## Exercise details:
Omit pictures and quote the listing below line by line, from its start through the line that holds "U25: OR (in".

## Material provided:
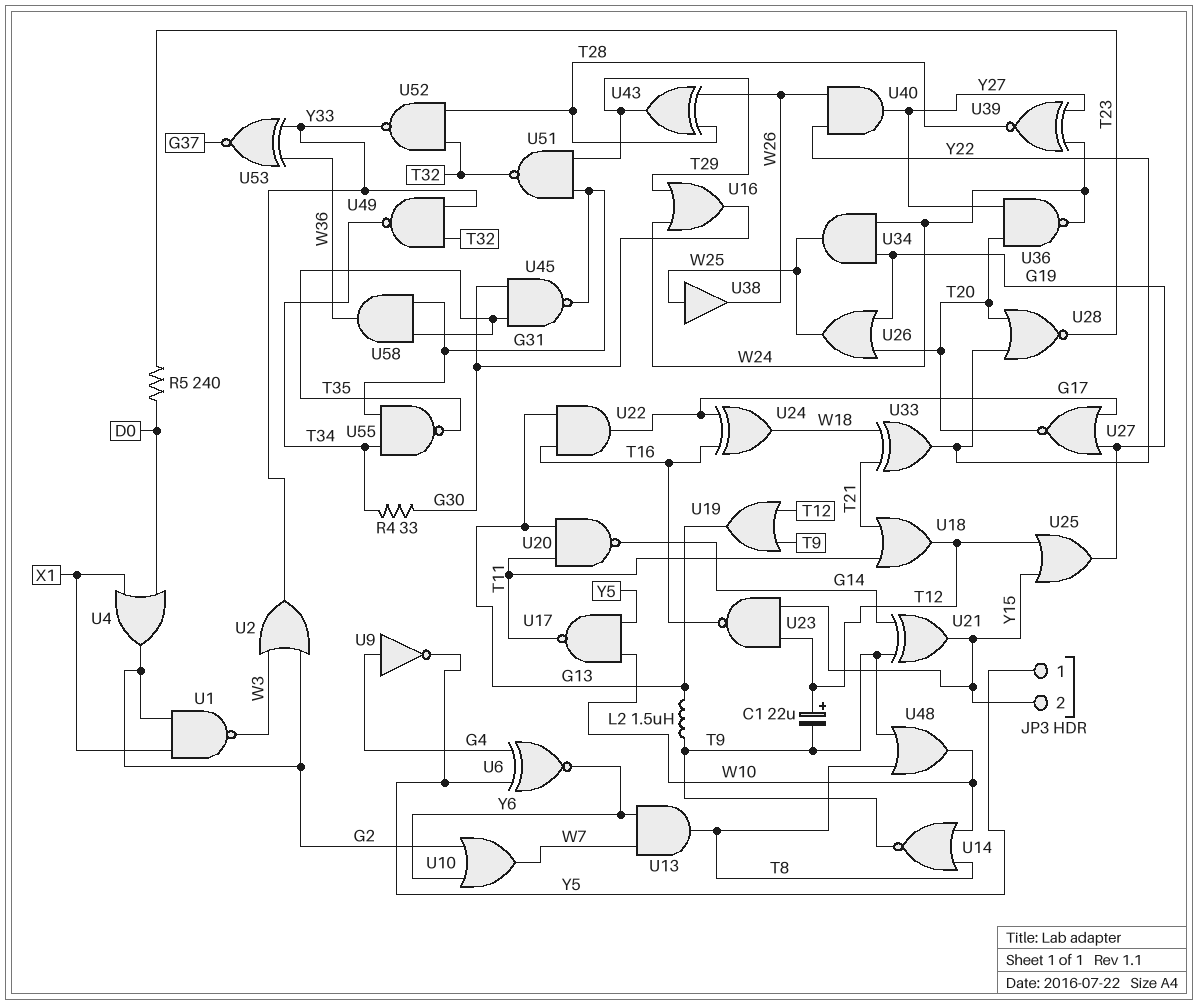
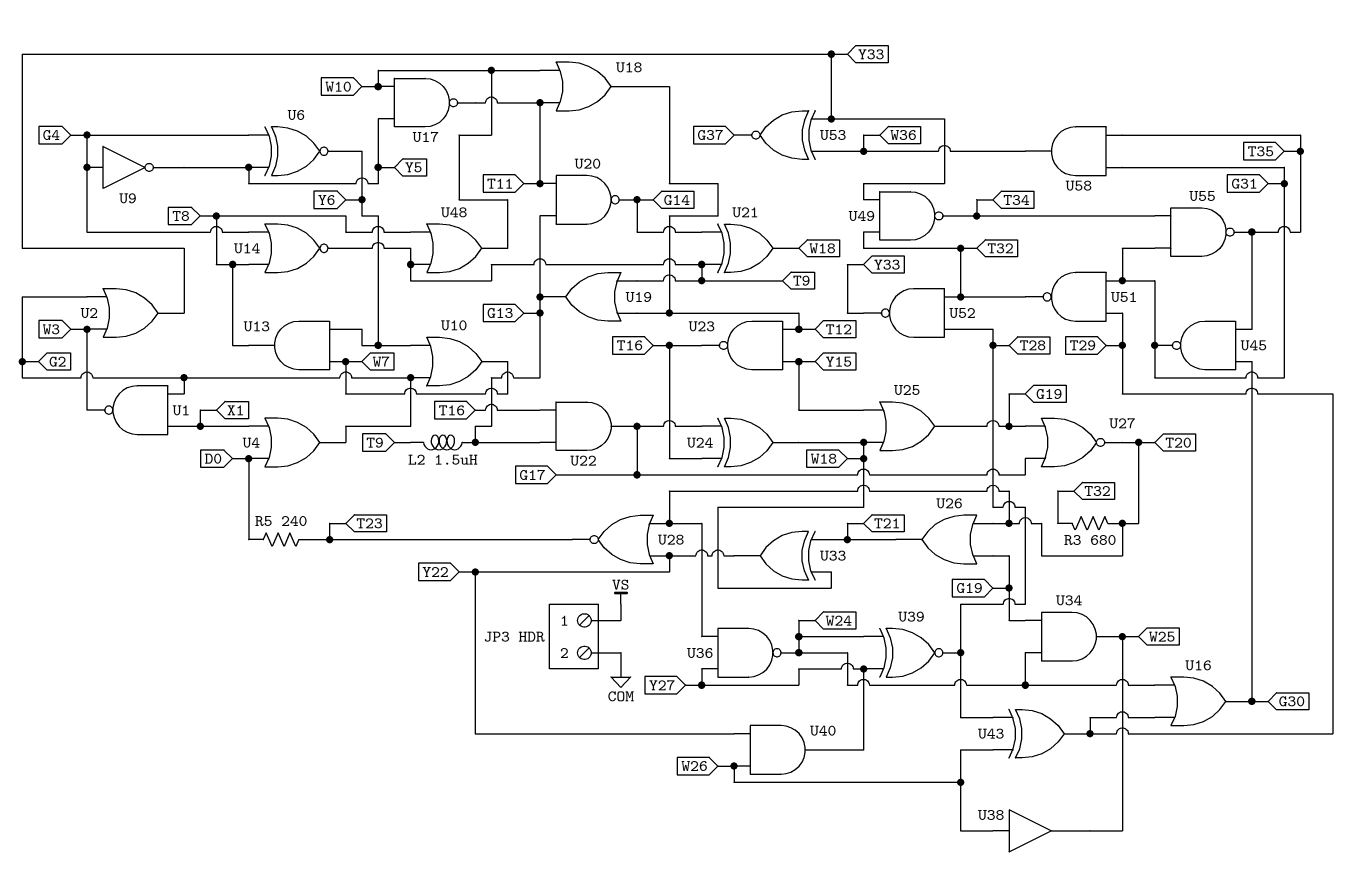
C1: 22uF (plus T12, minus T9) -> none
JP3 pin 1: Y5 -> VS
JP3 pin 2: Y15 -> COM
R3: none -> 680 (T20, T32)
R4: 33 (G30, T34) -> none
U14: NOR (in T8, in W10, out T9) -> NOR (in G4, in T8, out T9)
U18: OR (in T11, in T21, out T12) -> OR (in T11, in W10, out T12)
U21: XOR (in G14, in T9, out Y15) -> XOR (in G14, in T9, out W18)
U25: OR (in T12, in Y15, out G19) -> OR (in W18, in Y15, out G19)
U26: OR (in G19, in T20, out W25) -> OR (in G19, in T20, out T21)
U38: buffer (in W25, out W26) -> buffer (in W26, out W25)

## Result for this task:
C1: 22uF (plus T12, minus T9) -> none
JP3 pin 1: Y5 -> VS
JP3 pin 2: Y15 -> COM
R3: none -> 680 (T20, T32)
R4: 33 (G30, T34) -> none
U14: NOR (in T8, in W10, out T9) -> NOR (in G4, in T8, out T9)
U18: OR (in T11, in T21, out T12) -> OR (in T11, in W10, out T12)
U21: XOR (in G14, in T9, out Y15) -> XOR (in G14, in T9, out W18)
U25: OR (in T12, in Y15, out G19) -> OR (in W18, in Y15, out G19)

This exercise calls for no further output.